Reproduce the records below exactly; the images should not appear.

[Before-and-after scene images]

* * * *

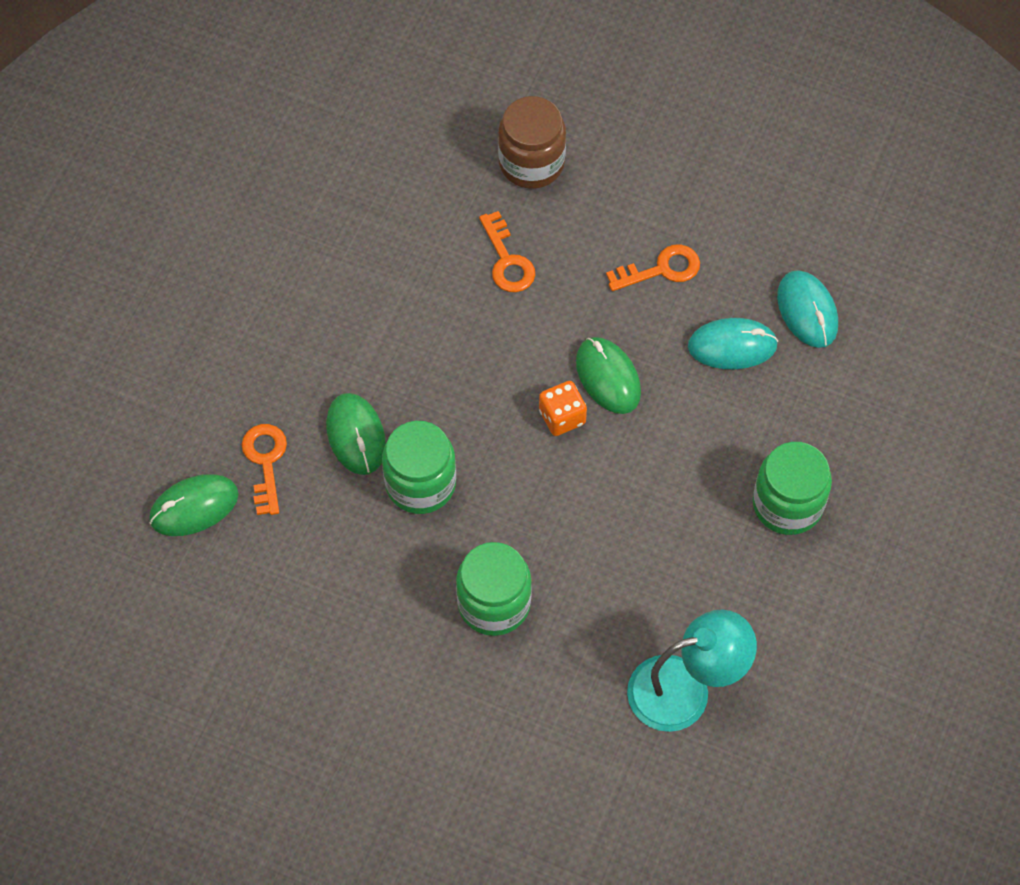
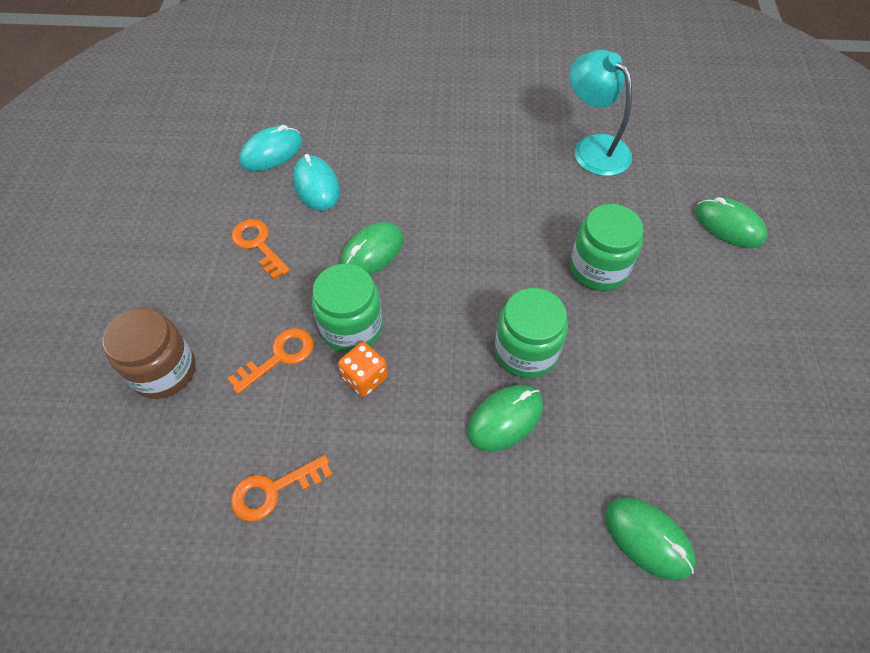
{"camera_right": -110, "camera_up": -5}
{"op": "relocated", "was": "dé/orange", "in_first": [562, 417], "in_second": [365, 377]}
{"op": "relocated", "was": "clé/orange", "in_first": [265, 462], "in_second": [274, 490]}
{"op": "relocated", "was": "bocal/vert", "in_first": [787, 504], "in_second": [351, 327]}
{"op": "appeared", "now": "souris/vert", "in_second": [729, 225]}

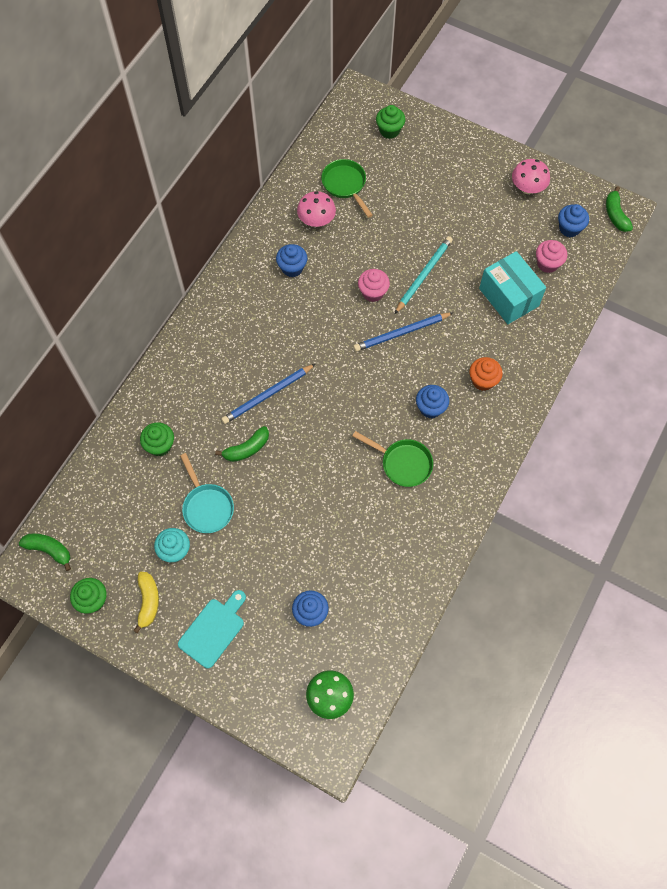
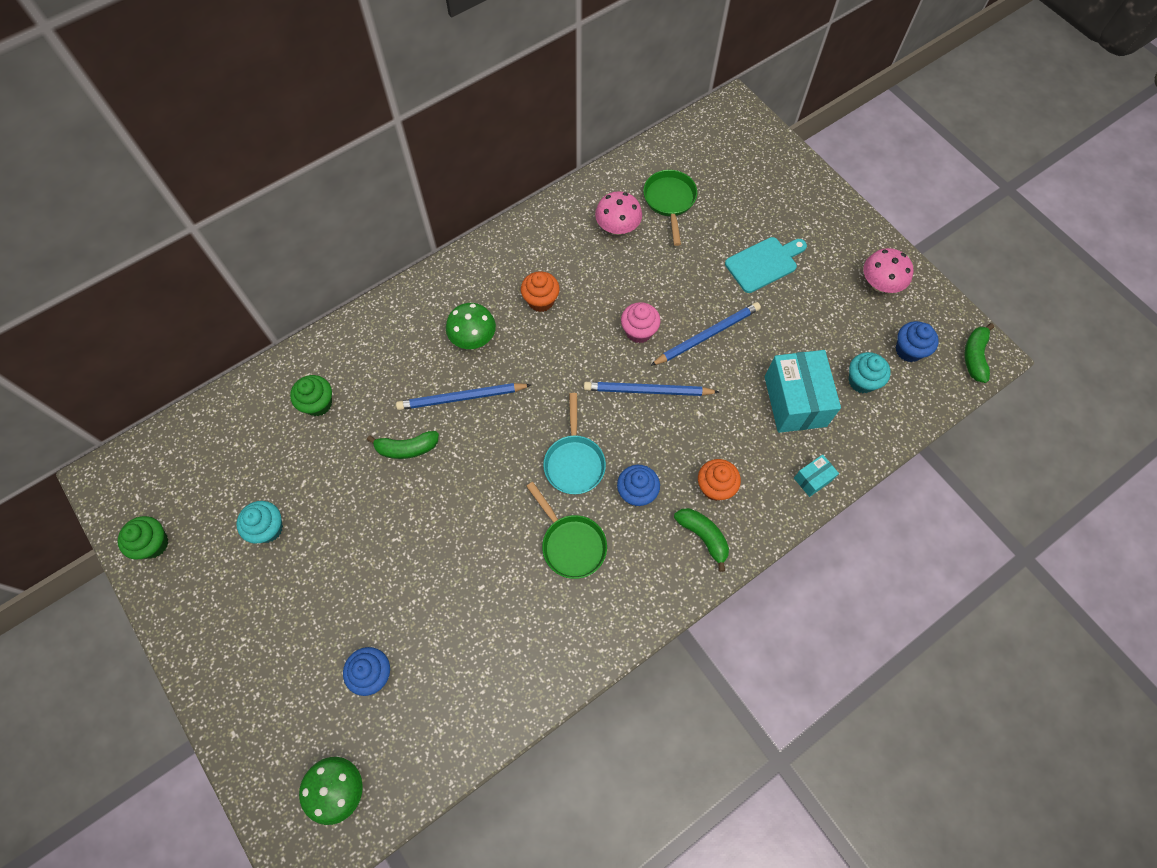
{"camera_right": 25, "camera_up": 0}
{"op": "missing", "was": "muffin/vert", "in_first": [389, 131]}
{"op": "colour", "was": "crayon/turquoise", "now": "crayon/bleu", "in_first": [423, 275], "in_second": [707, 335]}
{"op": "colour", "was": "muffin/rose", "now": "muffin/turquoise", "in_first": [547, 264], "in_second": [862, 381]}
{"op": "missing", "was": "muffin/bleu", "in_first": [292, 268]}
{"op": "relocated", "was": "poêle/turquoise", "in_first": [207, 506], "in_second": [574, 462]}
{"op": "relocated", "was": "banane/vert", "in_first": [49, 550], "in_second": [703, 536]}
{"op": "missing", "was": "banane/jaune", "in_first": [148, 601]}
{"op": "relocated", "was": "planche à découper/turquoise", "in_first": [213, 630], "in_second": [764, 263]}
{"op": "appeared", "now": "muffin/orange", "in_second": [541, 300]}
{"op": "appeared", "now": "champignon/vert", "in_second": [473, 338]}
{"op": "appeared", "now": "boîte/turquoise", "in_second": [813, 479]}

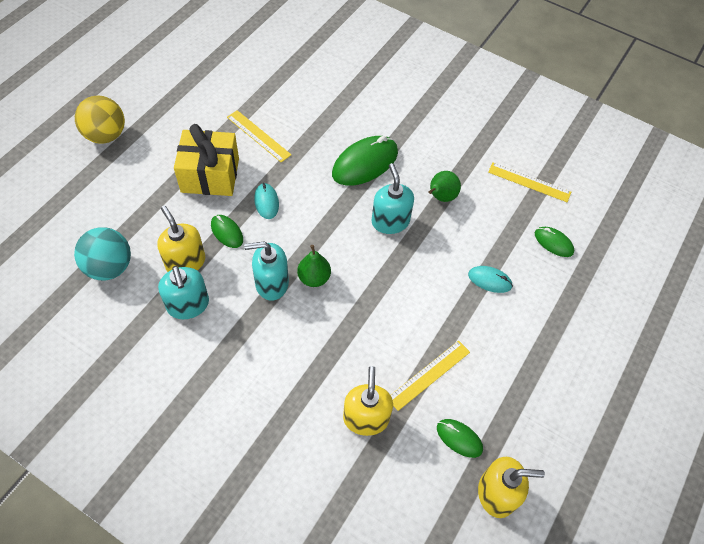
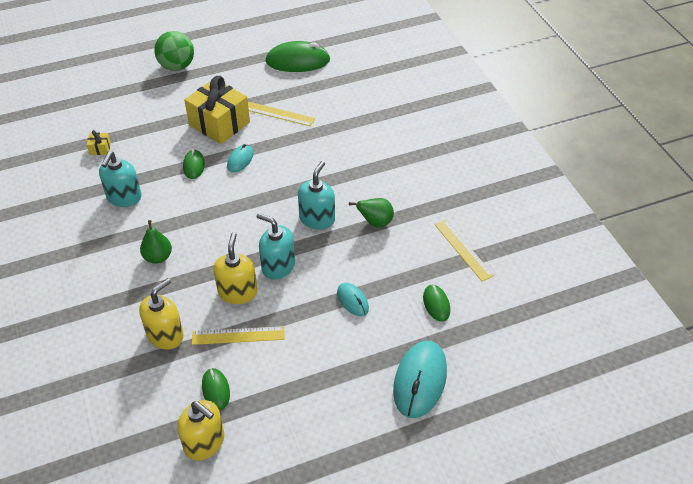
{"camera_right": 40, "camera_up": -10}
{"op": "colour", "was": "balle/jaune", "now": "balle/vert", "in_first": [106, 135], "in_second": [177, 66]}
{"op": "spun", "was": "règle/jaune", "in_first": [258, 136], "in_second": [279, 114], "clockwise": -60}
{"op": "relocated", "was": "souris/vert", "in_first": [365, 163], "in_second": [298, 61]}
{"op": "relocated", "was": "distributeur de savon/jaune", "in_first": [185, 262], "in_second": [237, 292]}
{"op": "exchanged", "was": "balle/turquoise", "now": "cadeau/jaune", "in_first": [110, 267], "in_second": [100, 149]}
{"op": "relocated", "was": "distributeur de savon/turquoise", "in_first": [271, 283], "in_second": [278, 266]}
{"op": "relocated", "was": "poire/vert", "in_first": [314, 278], "in_second": [158, 257]}
{"op": "appeared", "now": "souris/turquoise", "in_second": [420, 380]}

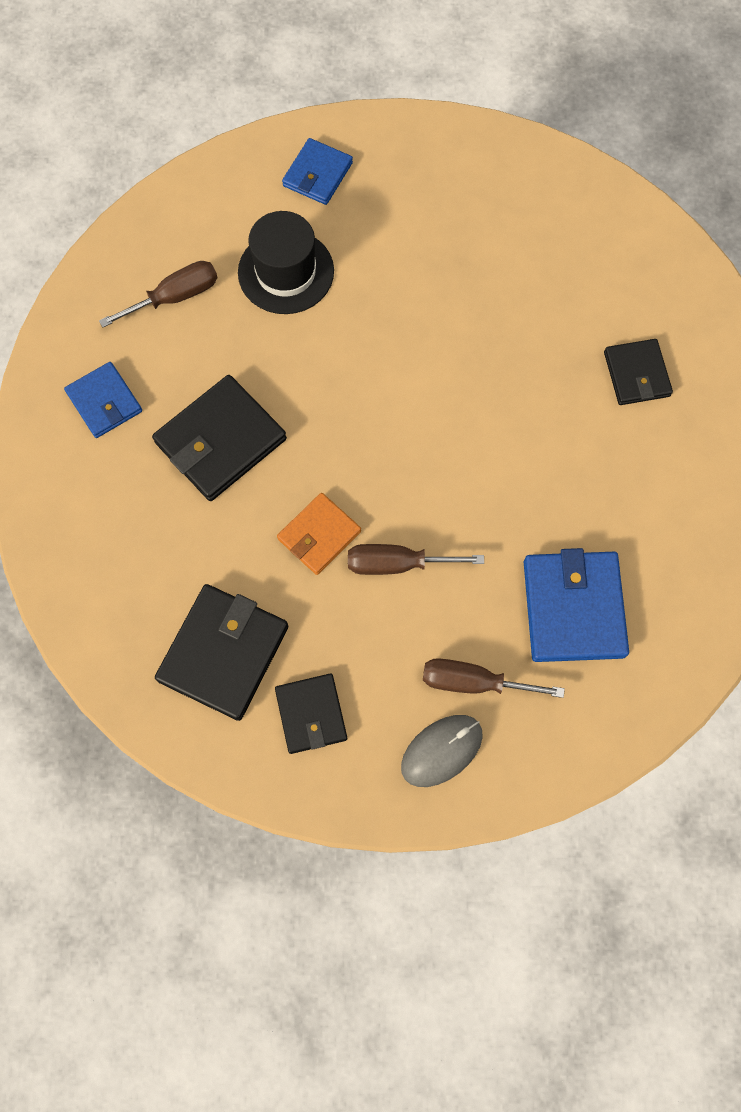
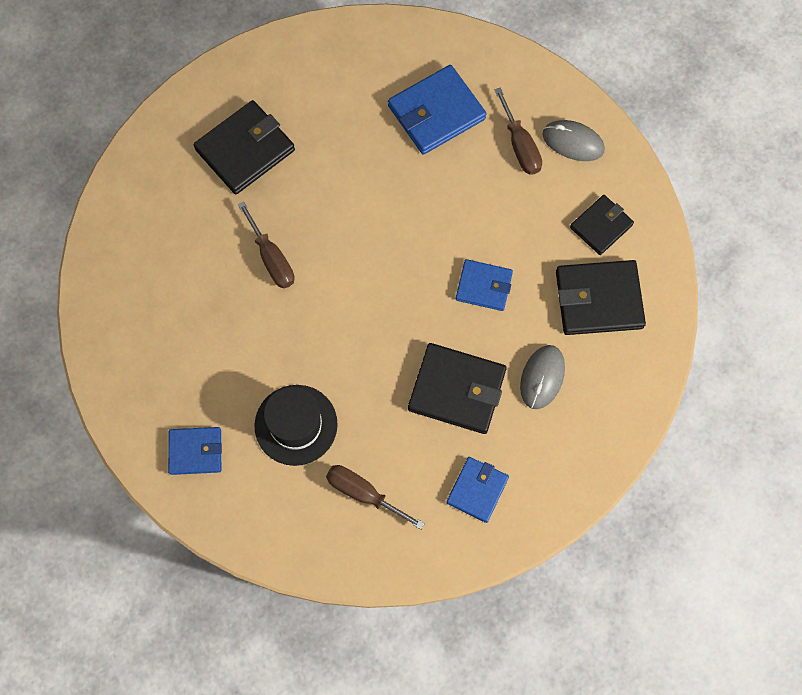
{"camera_right": -120, "camera_up": 0}
{"op": "size", "was": "portefeuille/noir", "in_first": [636, 374], "in_second": [245, 150], "ratio": 1.62}
{"op": "colour", "was": "portefeuille/orange", "now": "portefeuille/bleu", "in_first": [319, 535], "in_second": [484, 286]}
{"op": "relocated", "was": "tournevis/marron", "in_first": [397, 564], "in_second": [271, 258]}
{"op": "appeared", "now": "souris/gris", "in_second": [542, 377]}

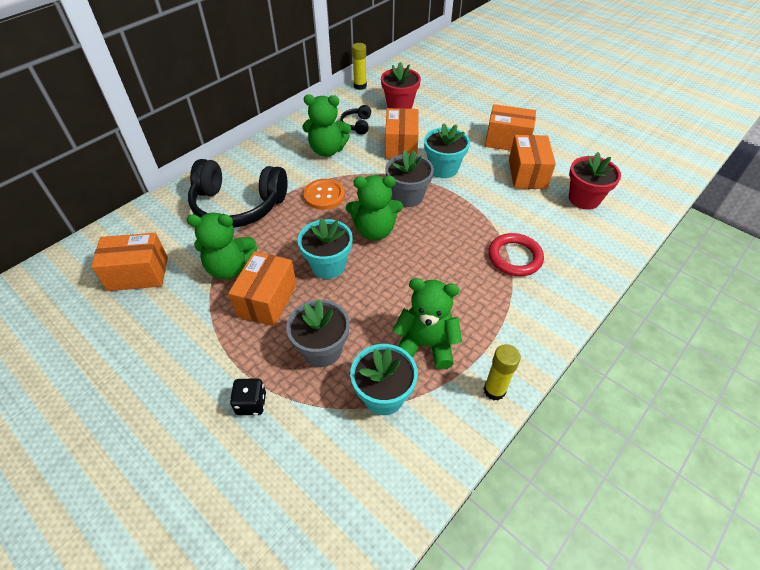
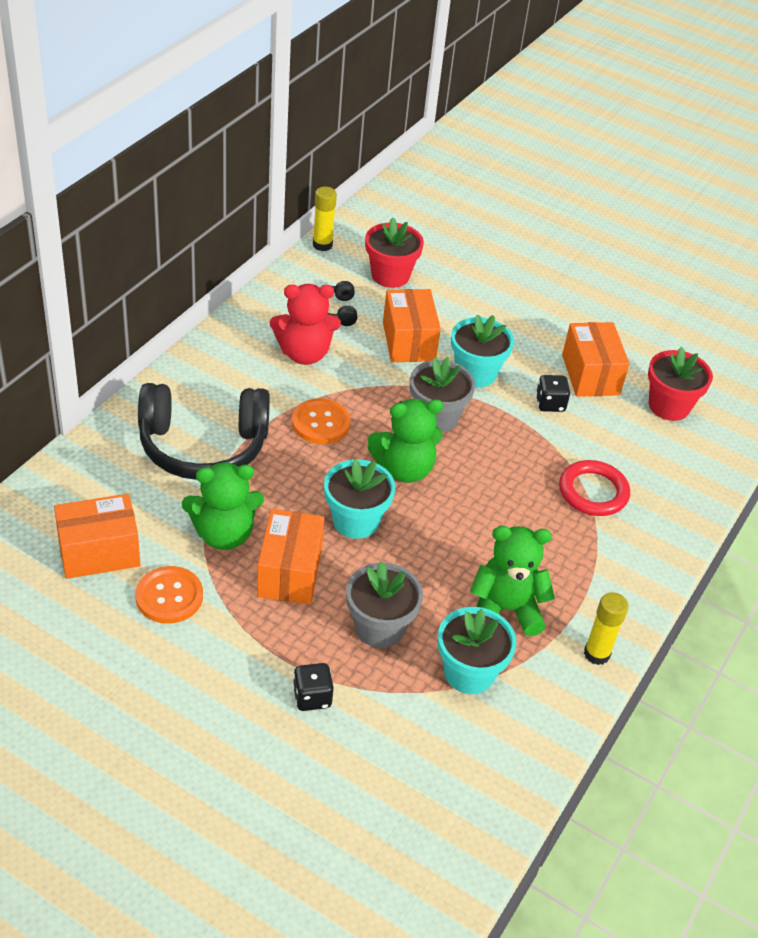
{"camera_right": -15, "camera_up": -5}
{"op": "colour", "was": "ours en peluche/vert", "now": "ours en peluche/rouge", "in_first": [327, 150], "in_second": [304, 354]}
{"op": "missing", "was": "boîte/orange", "in_first": [507, 141]}
{"op": "appeared", "now": "dé/noir", "in_second": [550, 404]}
{"op": "appeared", "now": "bouton/orange", "in_second": [169, 596]}

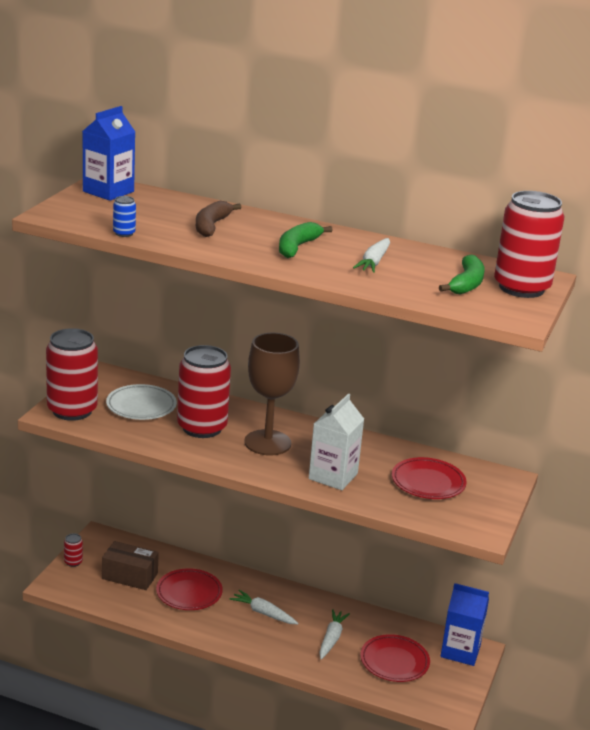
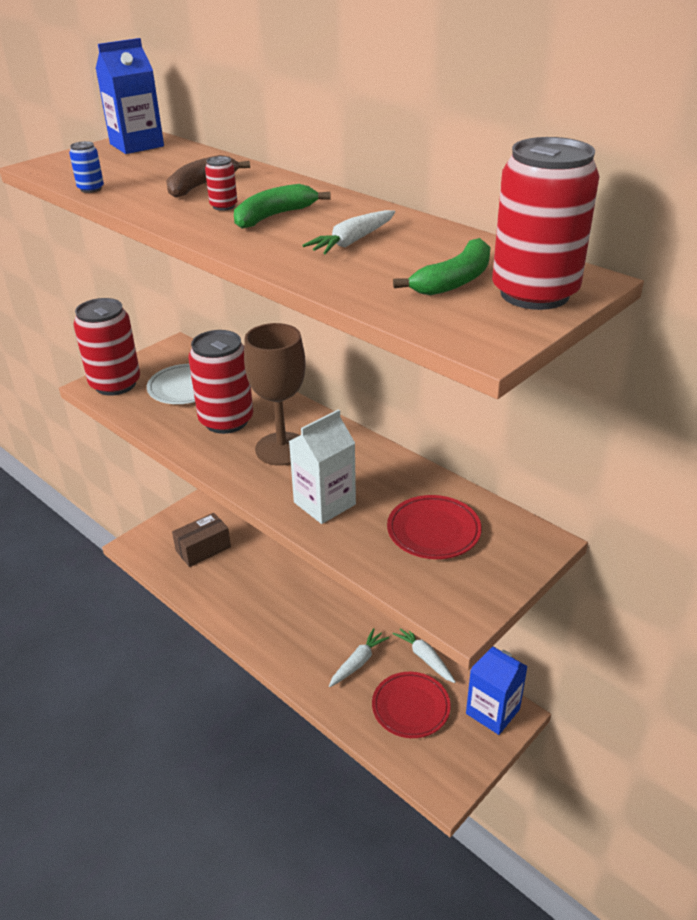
{"camera_right": 25, "camera_up": 10}
{"op": "relocated", "was": "canette/rouge", "in_first": [73, 562], "in_second": [223, 206]}
{"op": "spun", "was": "boîte/marron", "in_first": [130, 576], "in_second": [203, 549], "clockwise": -75}
{"op": "missing", "was": "assiette/rouge", "in_first": [189, 593]}
{"op": "relocated", "was": "carotte/blanc", "in_first": [263, 613], "in_second": [425, 658]}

* * * *

▶ **Reply**
{"camera_right": -110, "camera_up": -5}
{"op": "relocated", "was": "dé/orange", "in_first": [562, 417], "in_second": [365, 377]}
{"op": "relocated", "was": "clé/orange", "in_first": [265, 462], "in_second": [274, 490]}
{"op": "relocated", "was": "bocal/vert", "in_first": [787, 504], "in_second": [351, 327]}
{"op": "appeared", "now": "souris/vert", "in_second": [729, 225]}

{"camera_right": 25, "camera_up": 0}
{"op": "missing", "was": "muffin/vert", "in_first": [389, 131]}
{"op": "colour", "was": "crayon/turquoise", "now": "crayon/bleu", "in_first": [423, 275], "in_second": [707, 335]}
{"op": "colour", "was": "muffin/rose", "now": "muffin/turquoise", "in_first": [547, 264], "in_second": [862, 381]}
{"op": "missing", "was": "muffin/bleu", "in_first": [292, 268]}
{"op": "relocated", "was": "poêle/turquoise", "in_first": [207, 506], "in_second": [574, 462]}
{"op": "relocated", "was": "banane/vert", "in_first": [49, 550], "in_second": [703, 536]}
{"op": "missing", "was": "banane/jaune", "in_first": [148, 601]}
{"op": "relocated", "was": "planche à découper/turquoise", "in_first": [213, 630], "in_second": [764, 263]}
{"op": "appeared", "now": "muffin/orange", "in_second": [541, 300]}
{"op": "appeared", "now": "champignon/vert", "in_second": [473, 338]}
{"op": "appeared", "now": "boîte/turquoise", "in_second": [813, 479]}

{"camera_right": 40, "camera_up": -10}
{"op": "colour", "was": "balle/jaune", "now": "balle/vert", "in_first": [106, 135], "in_second": [177, 66]}
{"op": "spun", "was": "règle/jaune", "in_first": [258, 136], "in_second": [279, 114], "clockwise": -60}
{"op": "relocated", "was": "souris/vert", "in_first": [365, 163], "in_second": [298, 61]}
{"op": "relocated", "was": "distributeur de savon/jaune", "in_first": [185, 262], "in_second": [237, 292]}
{"op": "exchanged", "was": "balle/turquoise", "now": "cadeau/jaune", "in_first": [110, 267], "in_second": [100, 149]}
{"op": "relocated", "was": "distributeur de savon/turquoise", "in_first": [271, 283], "in_second": [278, 266]}
{"op": "relocated", "was": "poire/vert", "in_first": [314, 278], "in_second": [158, 257]}
{"op": "appeared", "now": "souris/turquoise", "in_second": [420, 380]}

{"camera_right": -120, "camera_up": 0}
{"op": "size", "was": "portefeuille/noir", "in_first": [636, 374], "in_second": [245, 150], "ratio": 1.62}
{"op": "colour", "was": "portefeuille/orange", "now": "portefeuille/bleu", "in_first": [319, 535], "in_second": [484, 286]}
{"op": "relocated", "was": "tournevis/marron", "in_first": [397, 564], "in_second": [271, 258]}
{"op": "appeared", "now": "souris/gris", "in_second": [542, 377]}

{"camera_right": -15, "camera_up": -5}
{"op": "colour", "was": "ours en peluche/vert", "now": "ours en peluche/rouge", "in_first": [327, 150], "in_second": [304, 354]}
{"op": "missing", "was": "boîte/orange", "in_first": [507, 141]}
{"op": "appeared", "now": "dé/noir", "in_second": [550, 404]}
{"op": "appeared", "now": "bouton/orange", "in_second": [169, 596]}

{"camera_right": 25, "camera_up": 10}
{"op": "relocated", "was": "canette/rouge", "in_first": [73, 562], "in_second": [223, 206]}
{"op": "spun", "was": "boîte/marron", "in_first": [130, 576], "in_second": [203, 549], "clockwise": -75}
{"op": "missing", "was": "assiette/rouge", "in_first": [189, 593]}
{"op": "relocated", "was": "carotte/blanc", "in_first": [263, 613], "in_second": [425, 658]}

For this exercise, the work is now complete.